* begin *

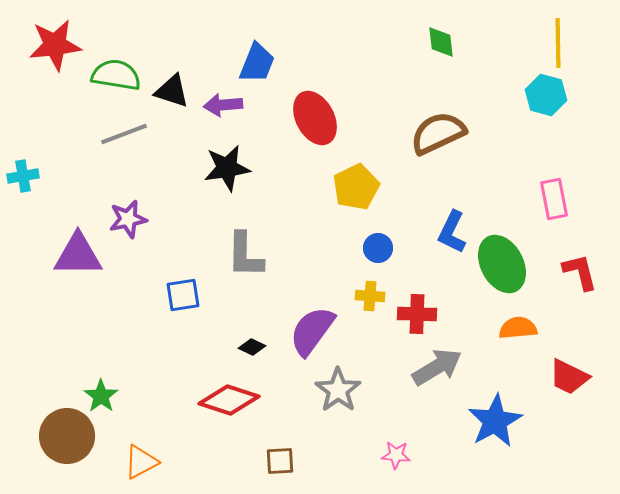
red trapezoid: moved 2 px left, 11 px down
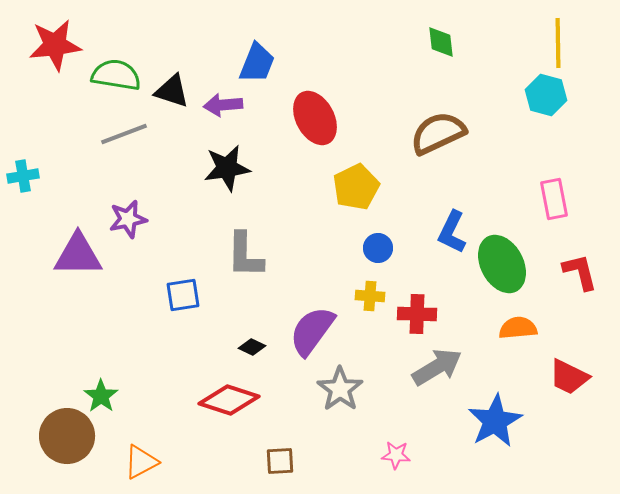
gray star: moved 2 px right, 1 px up
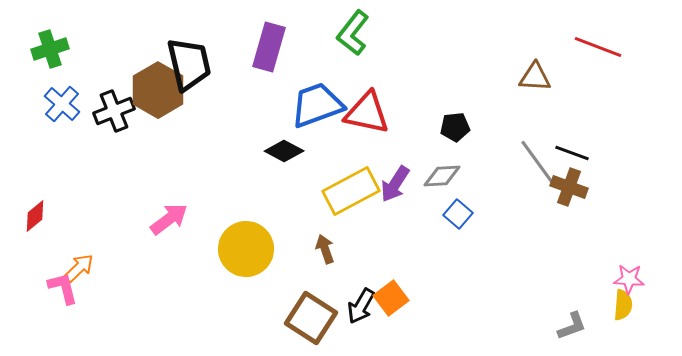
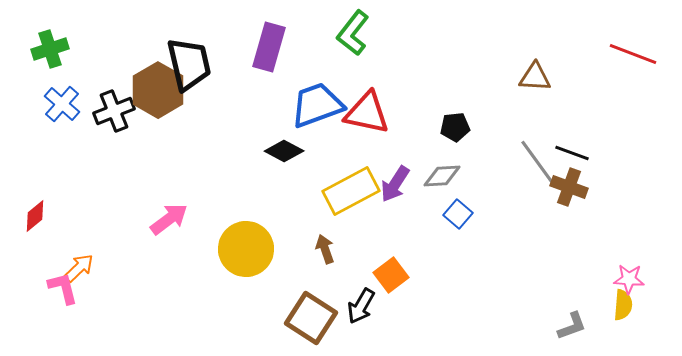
red line: moved 35 px right, 7 px down
orange square: moved 23 px up
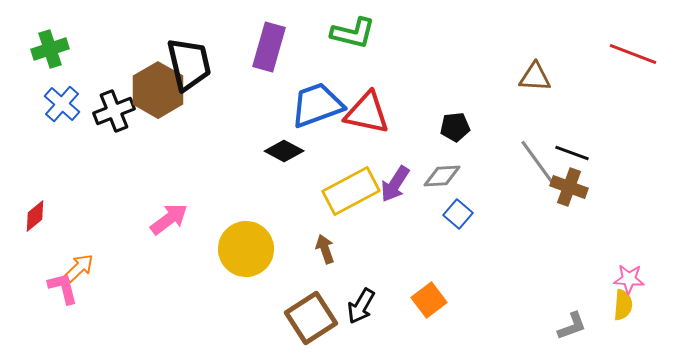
green L-shape: rotated 114 degrees counterclockwise
orange square: moved 38 px right, 25 px down
brown square: rotated 24 degrees clockwise
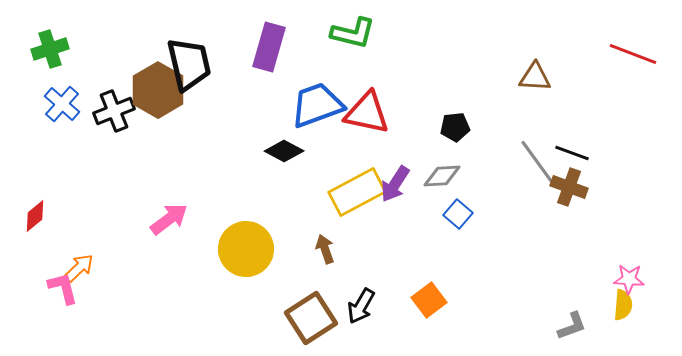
yellow rectangle: moved 6 px right, 1 px down
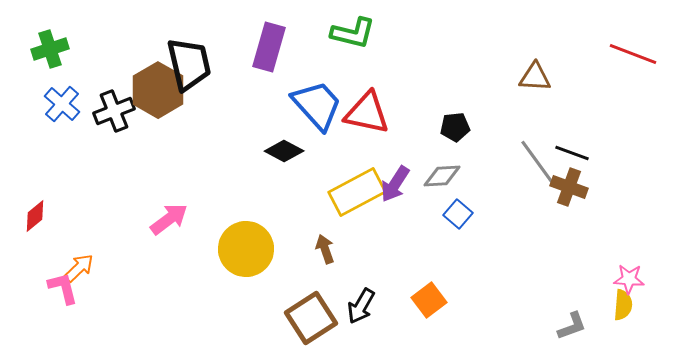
blue trapezoid: rotated 68 degrees clockwise
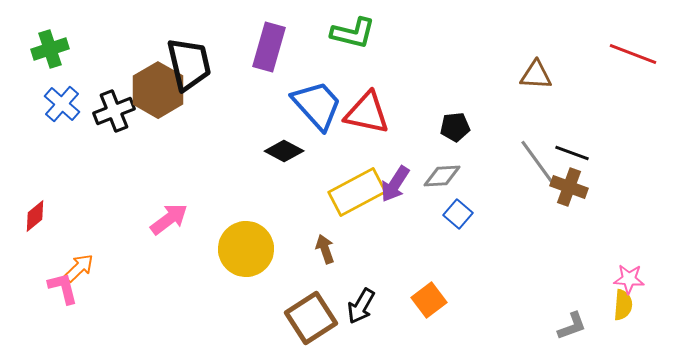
brown triangle: moved 1 px right, 2 px up
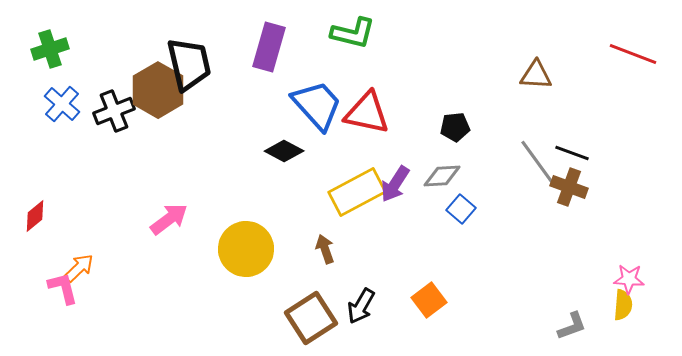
blue square: moved 3 px right, 5 px up
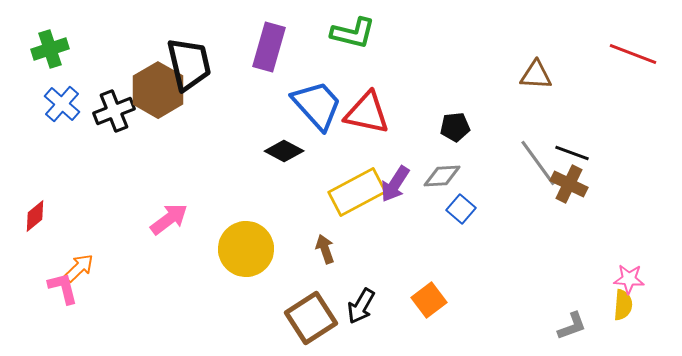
brown cross: moved 3 px up; rotated 6 degrees clockwise
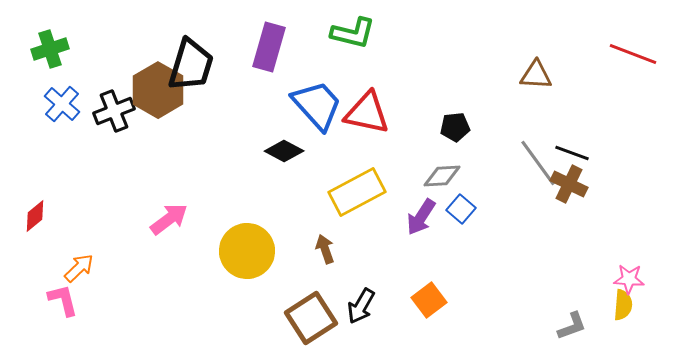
black trapezoid: moved 2 px right, 1 px down; rotated 30 degrees clockwise
purple arrow: moved 26 px right, 33 px down
yellow circle: moved 1 px right, 2 px down
pink L-shape: moved 12 px down
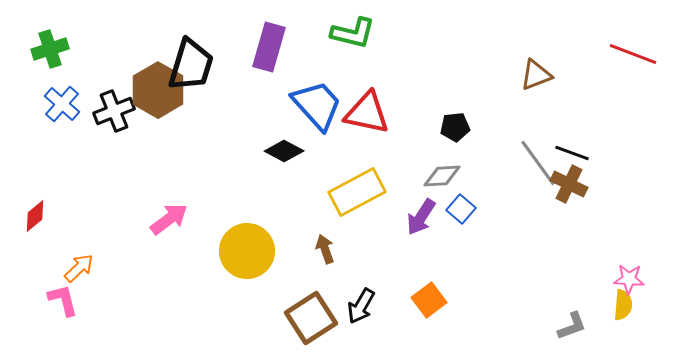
brown triangle: rotated 24 degrees counterclockwise
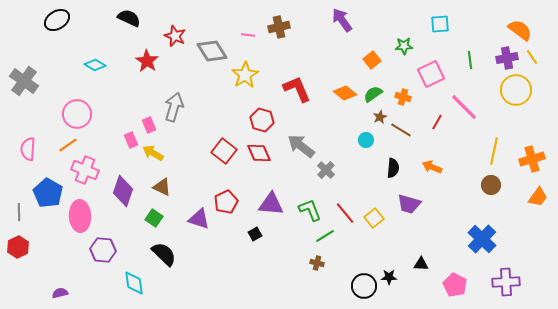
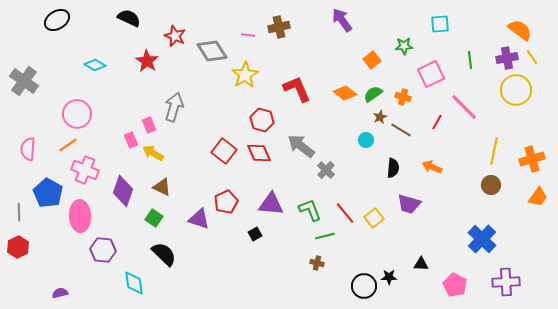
green line at (325, 236): rotated 18 degrees clockwise
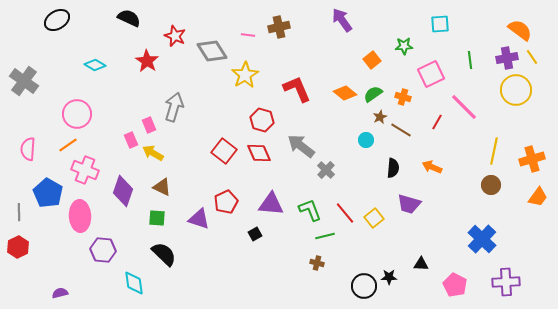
green square at (154, 218): moved 3 px right; rotated 30 degrees counterclockwise
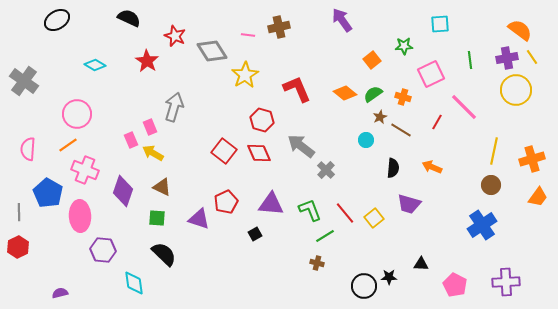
pink rectangle at (149, 125): moved 1 px right, 2 px down
green line at (325, 236): rotated 18 degrees counterclockwise
blue cross at (482, 239): moved 14 px up; rotated 12 degrees clockwise
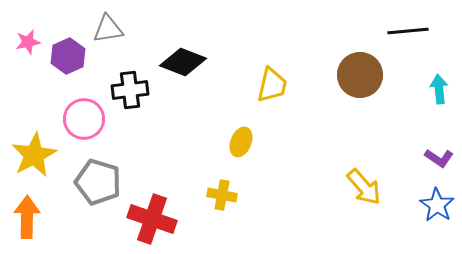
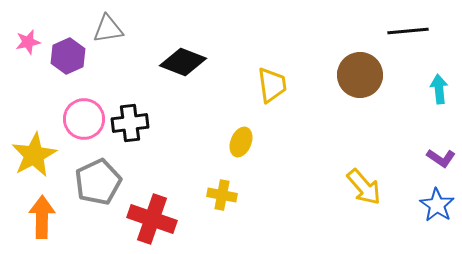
yellow trapezoid: rotated 21 degrees counterclockwise
black cross: moved 33 px down
purple L-shape: moved 2 px right
gray pentagon: rotated 30 degrees clockwise
orange arrow: moved 15 px right
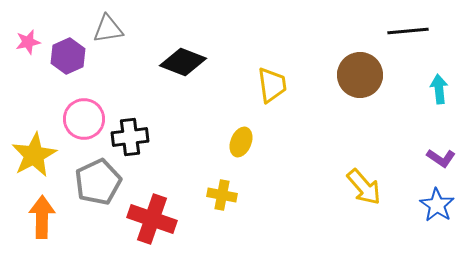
black cross: moved 14 px down
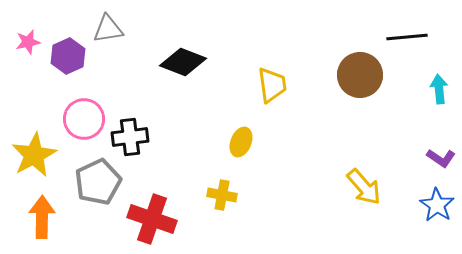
black line: moved 1 px left, 6 px down
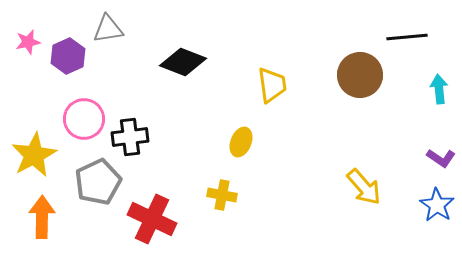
red cross: rotated 6 degrees clockwise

* end *

» Task objective
Rewrite the entries above, replacing every occurrence of "black cross" with "gray cross" and changing nothing else. Omit the picture lines from your answer.

» Worked answer
red trapezoid: moved 2 px left, 11 px down
gray star: moved 2 px right, 1 px up
red line: moved 35 px right, 7 px down
orange square: moved 23 px up
green L-shape: rotated 114 degrees counterclockwise
orange square: moved 38 px right, 25 px down
brown square: rotated 24 degrees clockwise
yellow rectangle: moved 6 px right, 1 px down
blue trapezoid: rotated 68 degrees clockwise
brown triangle: moved 1 px right, 2 px up
blue square: moved 3 px right, 5 px up
brown cross: moved 3 px up; rotated 6 degrees clockwise
black trapezoid: moved 2 px right, 1 px down; rotated 30 degrees clockwise
purple arrow: moved 26 px right, 33 px down
yellow circle: moved 1 px right, 2 px down
pink L-shape: moved 12 px down
brown triangle: rotated 24 degrees counterclockwise
green line at (325, 236): rotated 18 degrees clockwise
green square at (154, 218): moved 3 px right; rotated 30 degrees counterclockwise
pink rectangle at (149, 125): moved 1 px right, 2 px down
green line at (325, 236): rotated 18 degrees counterclockwise
blue cross at (482, 239): moved 14 px up; rotated 12 degrees clockwise
yellow trapezoid: rotated 21 degrees counterclockwise
gray cross: moved 33 px down
purple L-shape: moved 2 px right
gray pentagon: rotated 30 degrees clockwise
orange arrow: moved 15 px right
gray cross: moved 14 px down
black line: moved 1 px left, 6 px down
red cross: rotated 6 degrees clockwise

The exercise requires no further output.